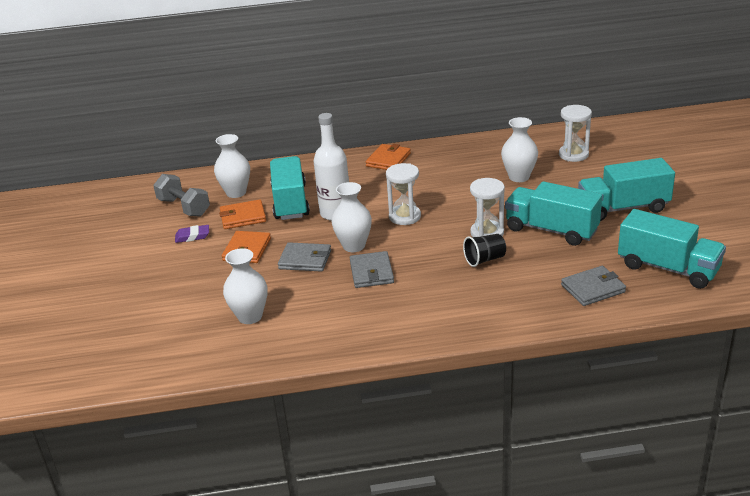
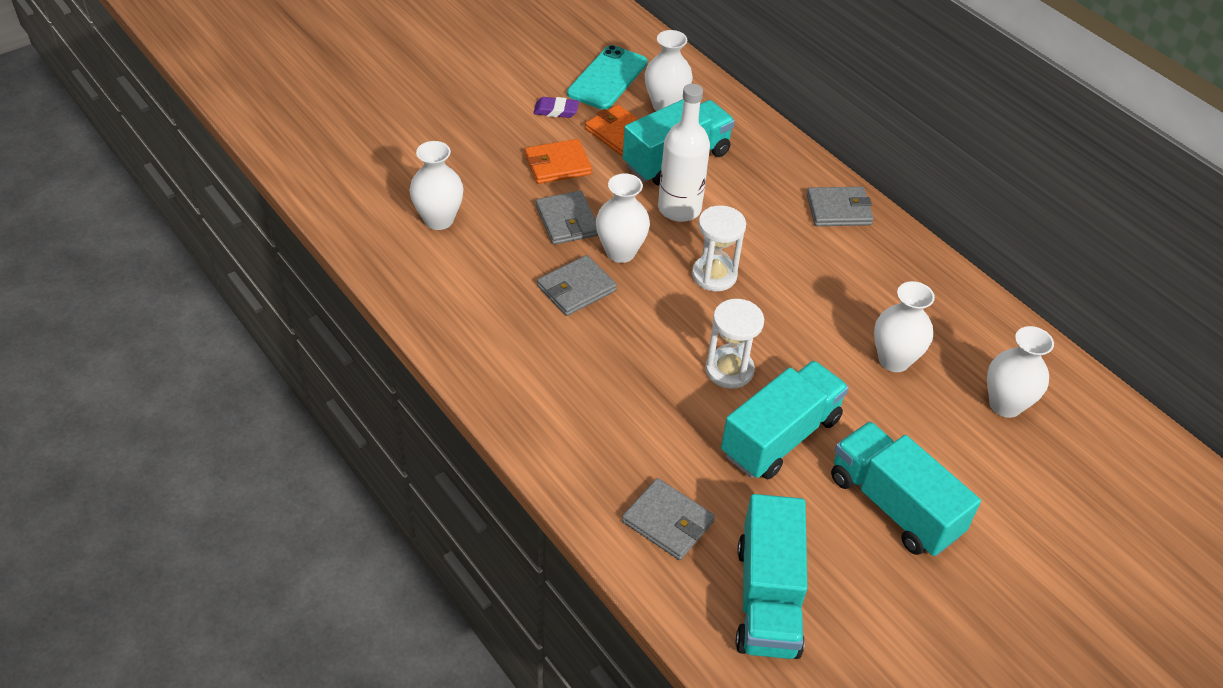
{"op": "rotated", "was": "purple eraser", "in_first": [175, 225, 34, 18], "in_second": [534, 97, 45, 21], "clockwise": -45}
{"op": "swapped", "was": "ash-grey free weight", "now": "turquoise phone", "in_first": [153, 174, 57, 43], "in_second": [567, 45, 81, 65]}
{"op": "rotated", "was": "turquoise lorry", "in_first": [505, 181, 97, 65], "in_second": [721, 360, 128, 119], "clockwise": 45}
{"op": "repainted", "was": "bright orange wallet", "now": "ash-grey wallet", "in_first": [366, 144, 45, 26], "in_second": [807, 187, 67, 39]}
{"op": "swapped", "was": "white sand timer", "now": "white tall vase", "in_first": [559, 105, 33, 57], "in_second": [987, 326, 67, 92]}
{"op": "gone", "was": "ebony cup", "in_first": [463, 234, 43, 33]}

################

= Problem details =
Copy out the data verbatim, with no pictures.

= Task answer =
{"op": "rotated", "was": "purple eraser", "in_first": [175, 225, 34, 18], "in_second": [534, 97, 45, 21], "clockwise": -45}
{"op": "swapped", "was": "ash-grey free weight", "now": "turquoise phone", "in_first": [153, 174, 57, 43], "in_second": [567, 45, 81, 65]}
{"op": "rotated", "was": "turquoise lorry", "in_first": [505, 181, 97, 65], "in_second": [721, 360, 128, 119], "clockwise": 45}
{"op": "repainted", "was": "bright orange wallet", "now": "ash-grey wallet", "in_first": [366, 144, 45, 26], "in_second": [807, 187, 67, 39]}
{"op": "swapped", "was": "white sand timer", "now": "white tall vase", "in_first": [559, 105, 33, 57], "in_second": [987, 326, 67, 92]}
{"op": "gone", "was": "ebony cup", "in_first": [463, 234, 43, 33]}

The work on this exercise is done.